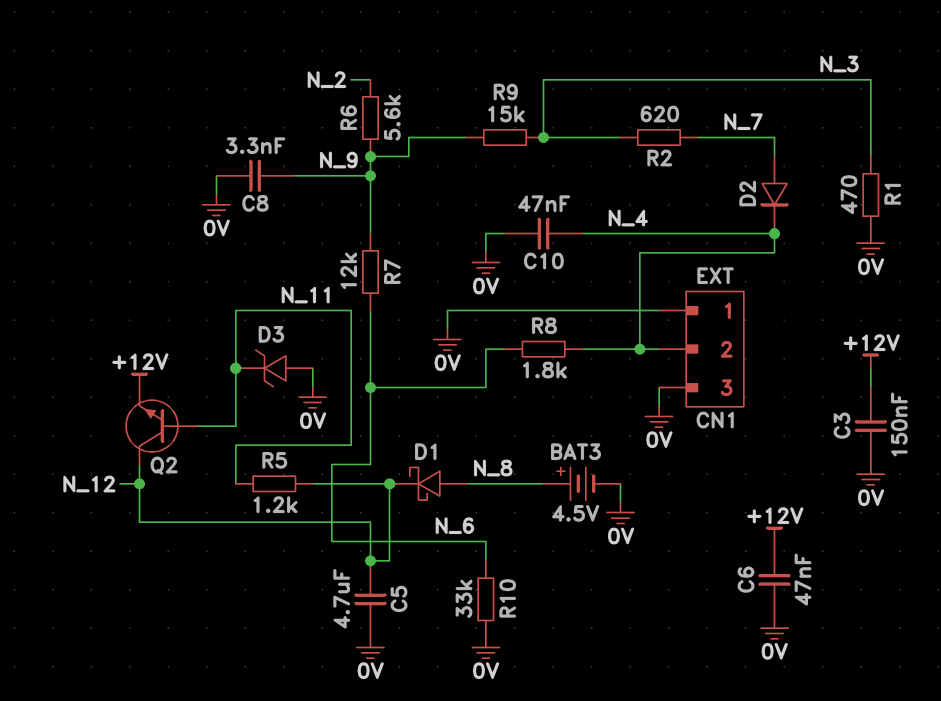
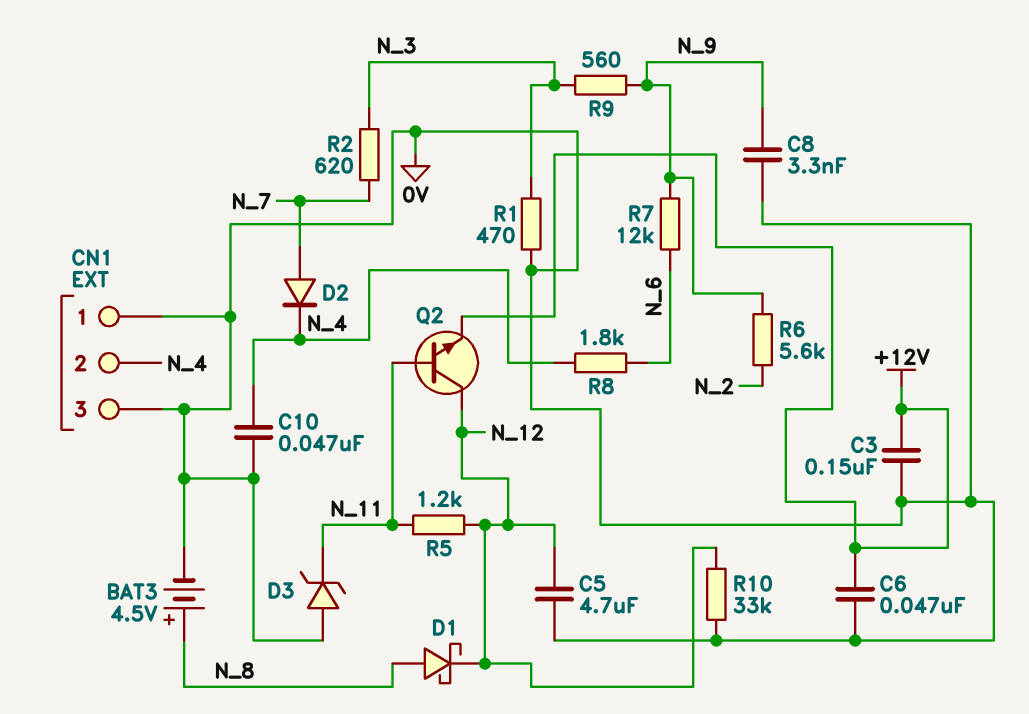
R9: 15k (N_3, N_9) -> 560 (N_3, N_9)
R10: 33k (0V, N_6) -> 33k (0V, N_12)

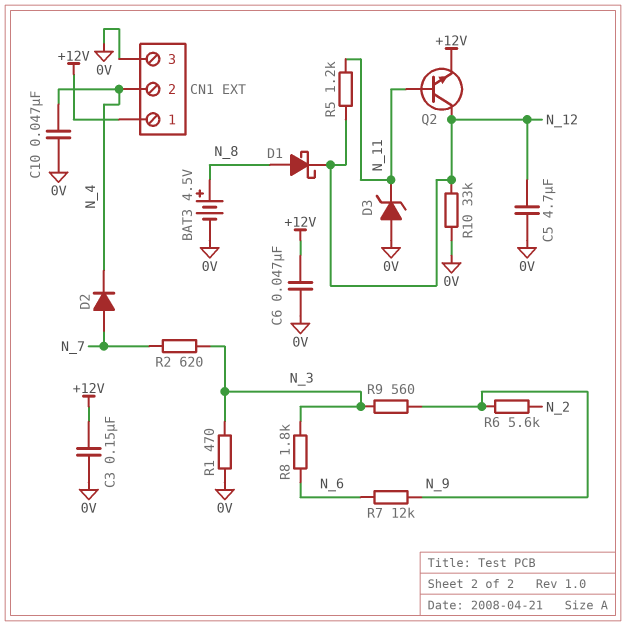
C8: 3.3nF (0V, N_9) -> none
CN1 pin 1: 0V -> +12V
R8: 1.8k (N_4, N_6) -> 1.8k (N_3, N_6)

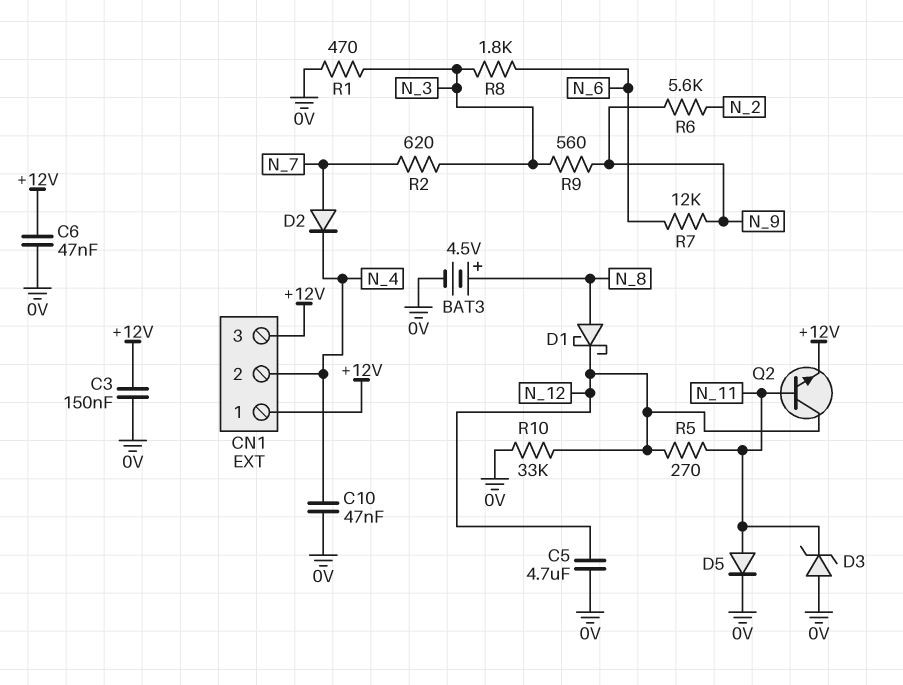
CN1 pin 3: 0V -> +12V
D5: none -> diode (A N_11, K 0V)
R5: 1.2k (N_11, N_12) -> 270 (N_11, N_12)

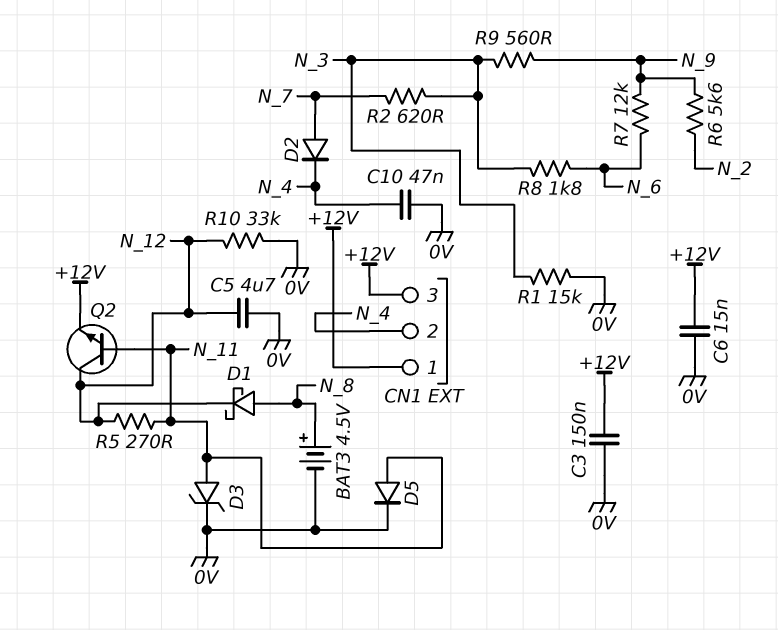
C6: 47nF (+12V, 0V) -> 15nF (+12V, 0V)
D3: zener (A 0V, K N_11) -> zener (A N_11, K 0V)
R1: 470 (0V, N_3) -> 15k (0V, N_3)

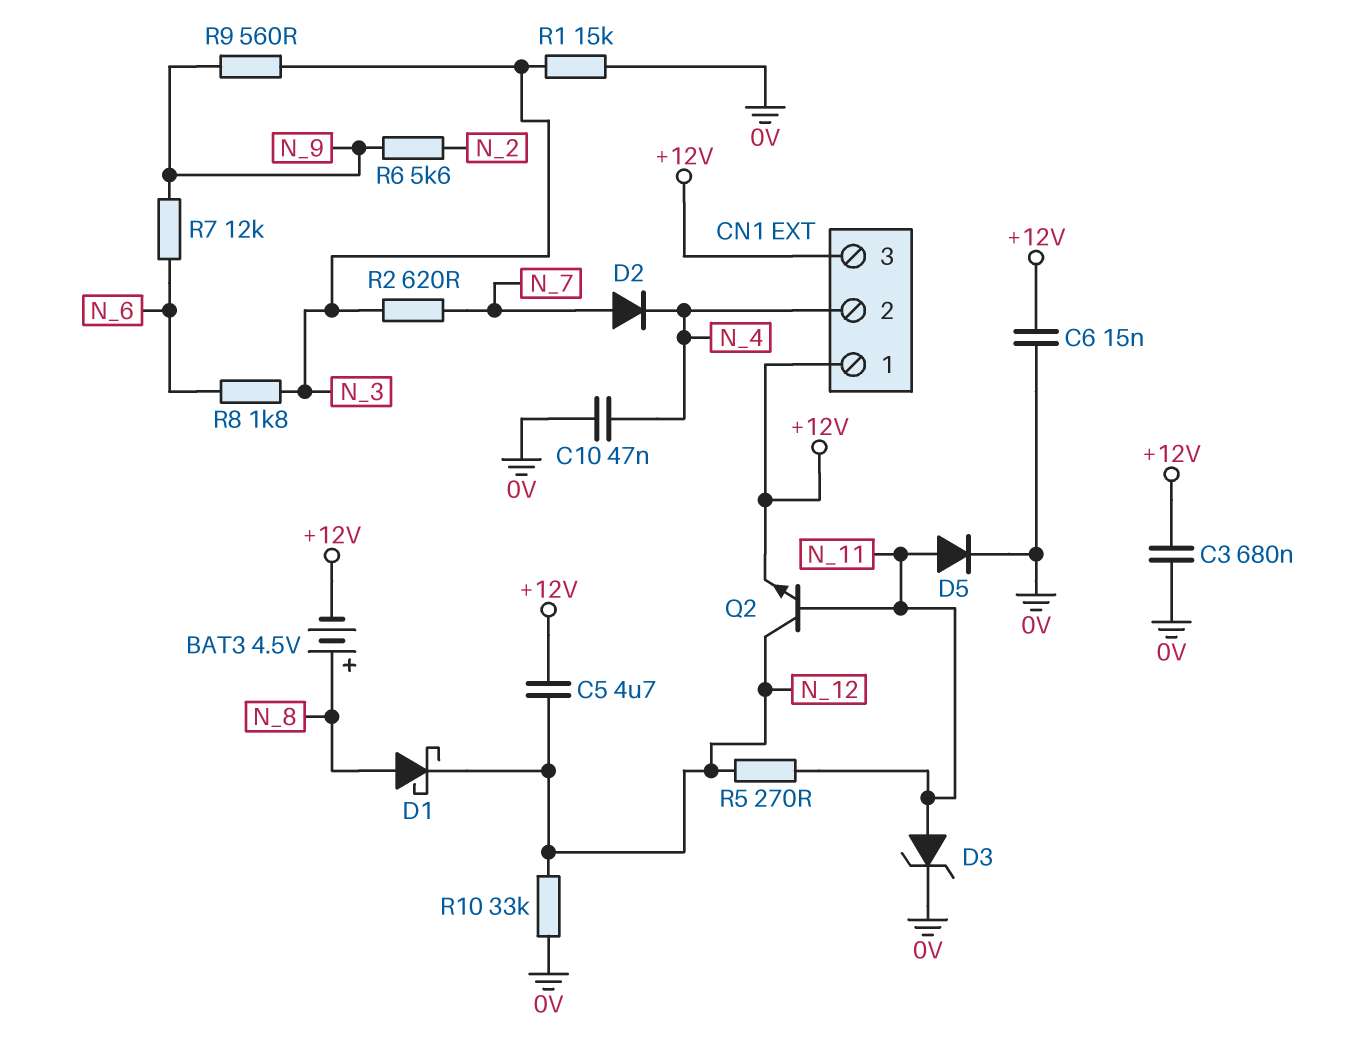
BAT3: 4.5V (plus N_8, minus 0V) -> 4.5V (plus N_8, minus +12V)
C3: 150nF (+12V, 0V) -> 680nF (+12V, 0V)
C5: 4.7uF (0V, N_12) -> 4.7uF (+12V, N_12)

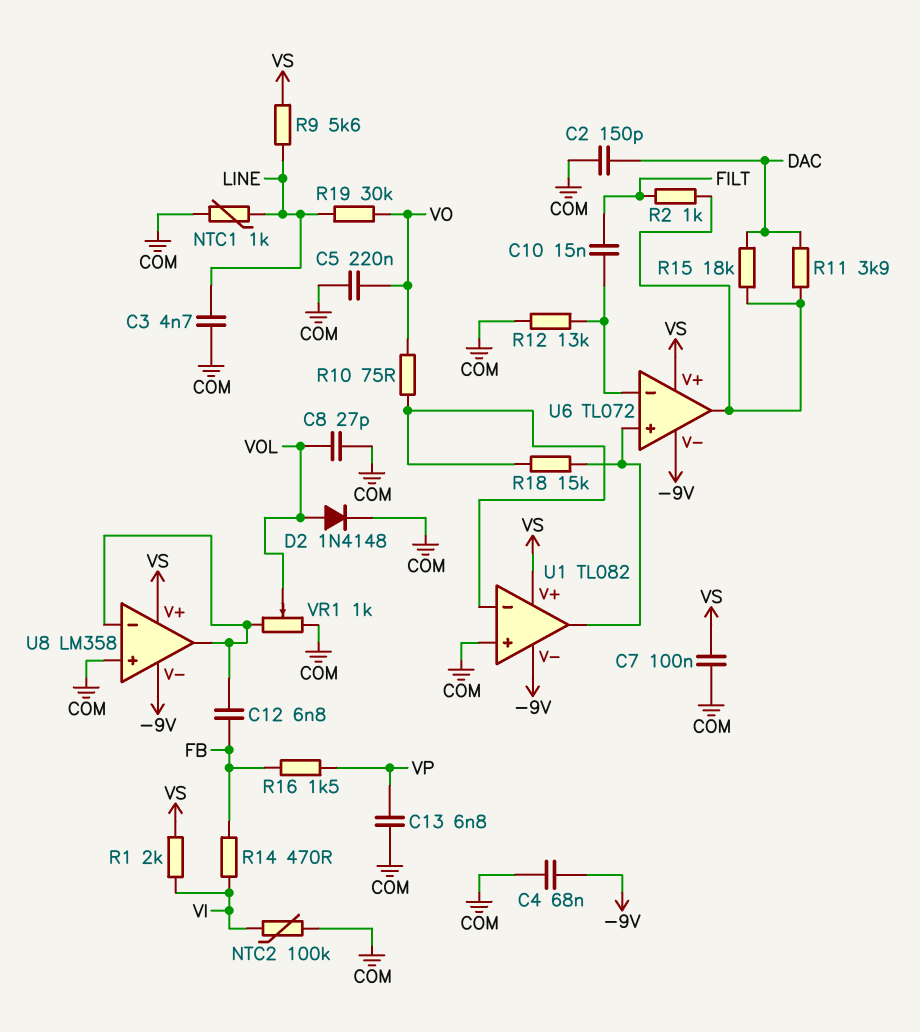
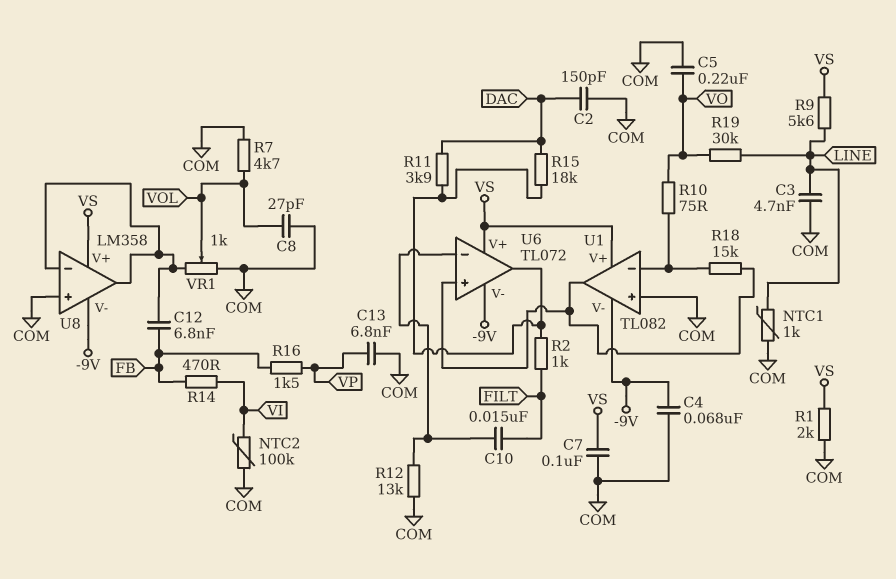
D2: diode 1N4148 (A VOL, K COM) -> none
R1: 2k (VI, VS) -> 2k (COM, VS)
R7: none -> 4.7k (COM, VOL)

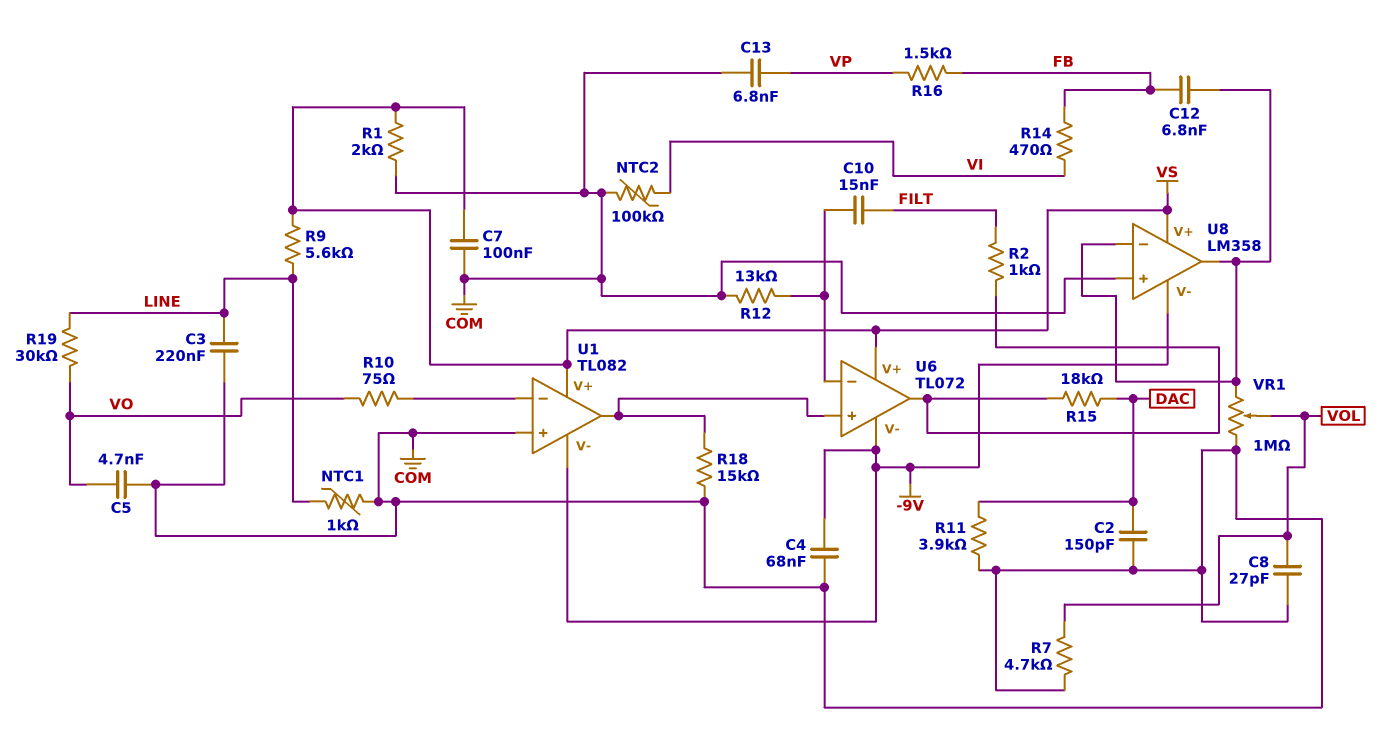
C3: 4.7nF (COM, LINE) -> 220nF (COM, LINE)
C5: 220nF (COM, VO) -> 4.7nF (COM, VO)
R11: 3.9k (DAC, U6/out) -> 3.9k (COM, DAC)
R18: 15k (U1/in-, U1/out) -> 15k (COM, U1/out)
VR1: 1k (COM, U8/in-, wiper VOL) -> 1M (COM, U8/in-, wiper VOL)

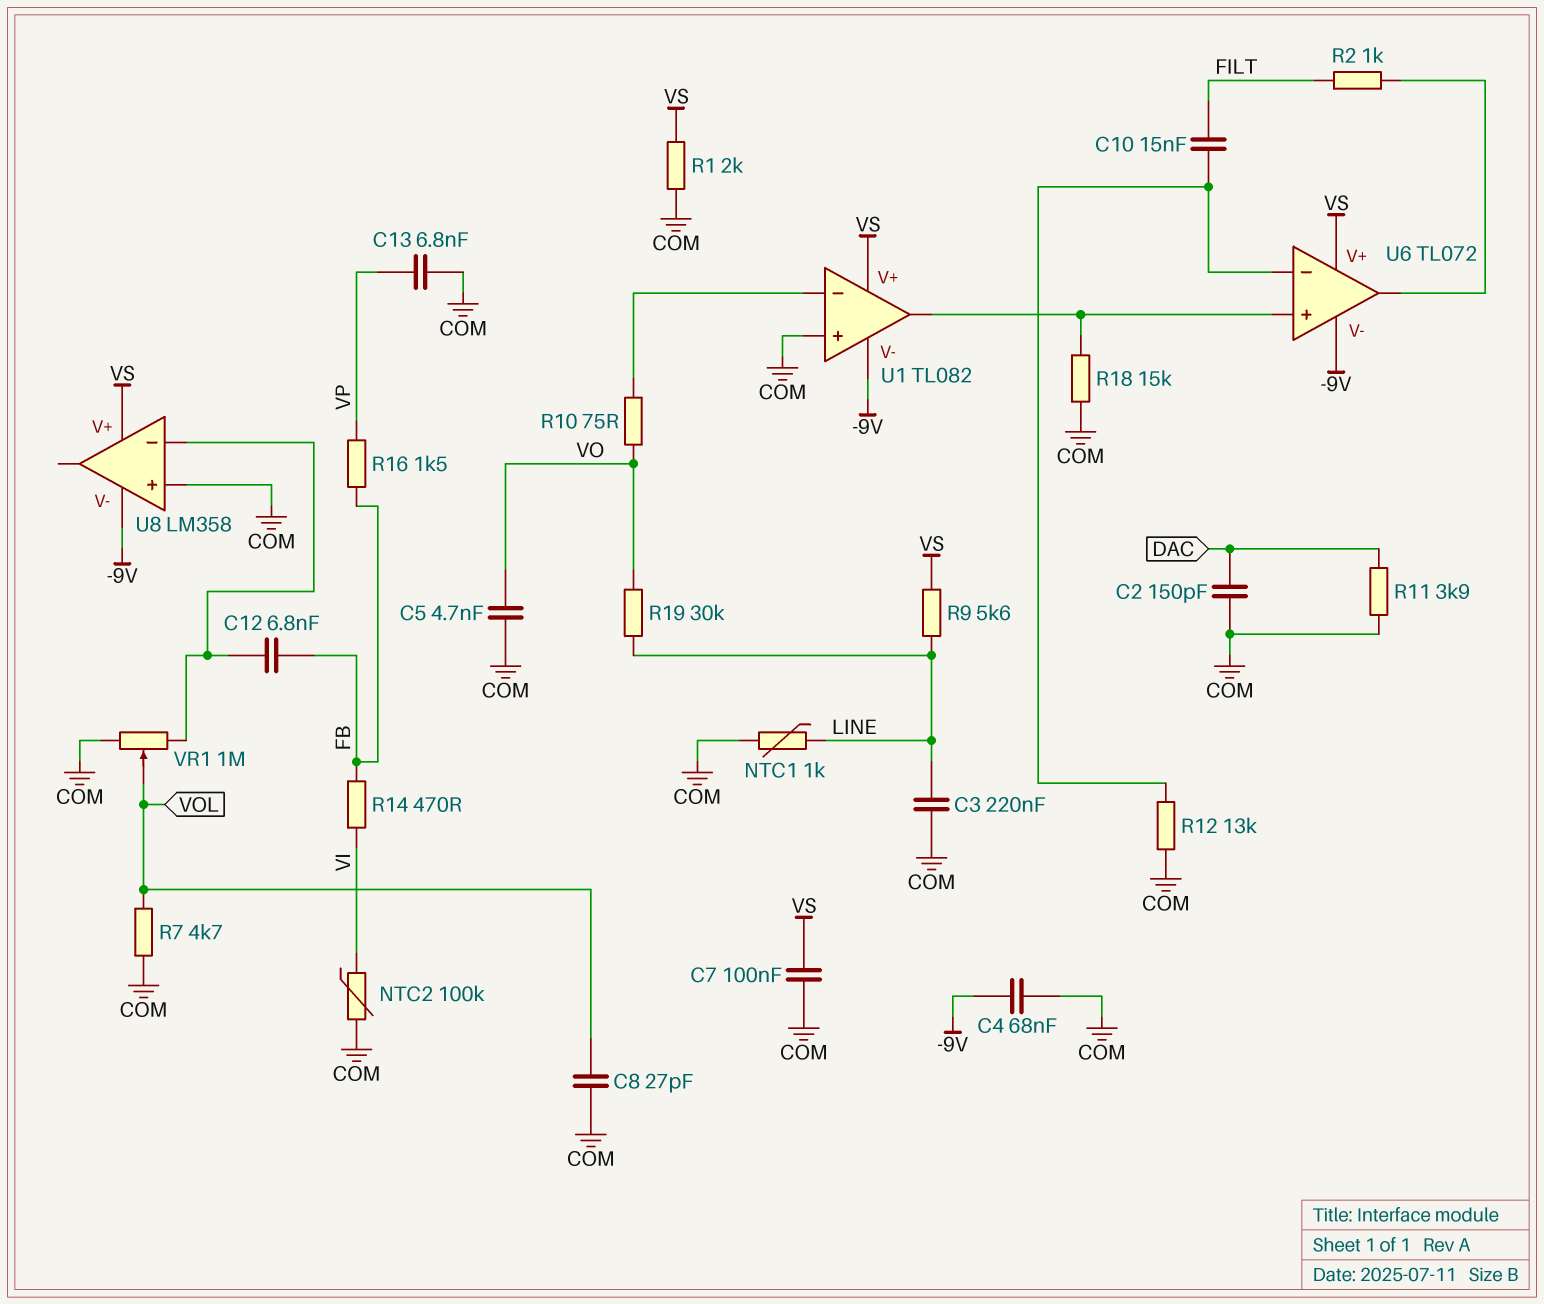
R15: 18k (DAC, U6/out) -> none
U8 pin out: U8/in- -> none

▶ _WORK INSTRUCTIONS_
Going from the line that holds "C5: 4.7uF (0V, N_12) -> 4.7uF (+12V, N_12)" to the end of the listing above, copy each line exactly and nothing more, leaving pictures aside.

▶ _TASK OUTPUT_
C5: 4.7uF (0V, N_12) -> 4.7uF (+12V, N_12)

D2: diode 1N4148 (A VOL, K COM) -> none
R1: 2k (VI, VS) -> 2k (COM, VS)
R7: none -> 4.7k (COM, VOL)

C3: 4.7nF (COM, LINE) -> 220nF (COM, LINE)
C5: 220nF (COM, VO) -> 4.7nF (COM, VO)
R11: 3.9k (DAC, U6/out) -> 3.9k (COM, DAC)
R18: 15k (U1/in-, U1/out) -> 15k (COM, U1/out)
VR1: 1k (COM, U8/in-, wiper VOL) -> 1M (COM, U8/in-, wiper VOL)

R15: 18k (DAC, U6/out) -> none
U8 pin out: U8/in- -> none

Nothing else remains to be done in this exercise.